[Object change descriptions]
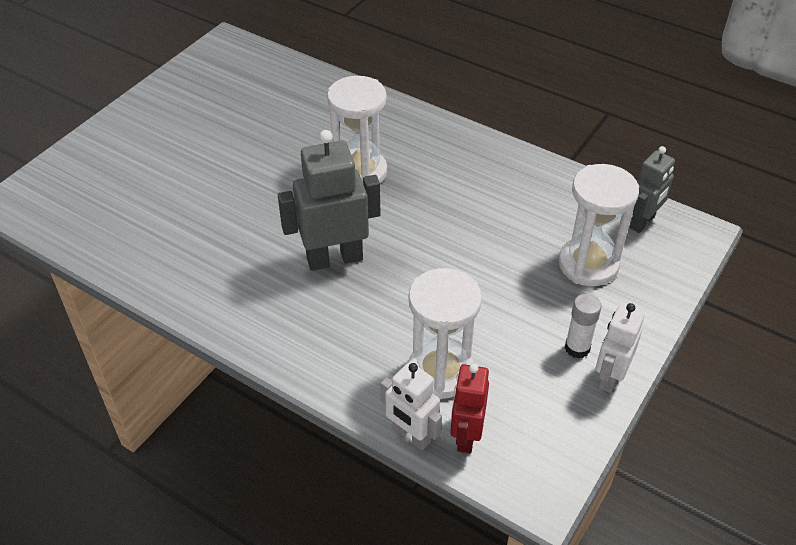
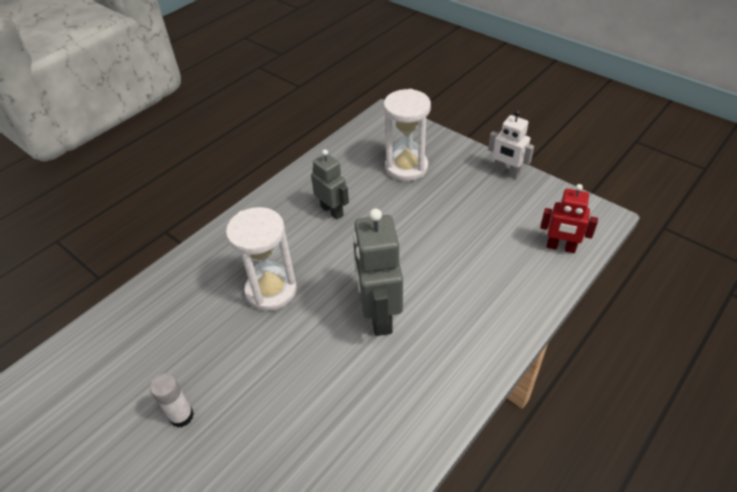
camera: 80 degrees left, 0 degrees up
(411, 436) = (564, 277): white robot -> none
(440, 372) = (504, 255): white hourglass -> none
(577, 348) = (482, 183): white glue stick -> white glue stick (181, 416)
(642, 222) = (370, 136): grey robot -> grey robot (332, 211)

# [WHAT YOU SHOULD DO]
The result should be all the records, retyped exactly, with no pictures among them.

# [EXERCISE ANSWER]
camera: 80 degrees left, 0 degrees up
(411, 436) = (564, 277): white robot -> none
(440, 372) = (504, 255): white hourglass -> none
(577, 348) = (482, 183): white glue stick -> white glue stick (181, 416)
(642, 222) = (370, 136): grey robot -> grey robot (332, 211)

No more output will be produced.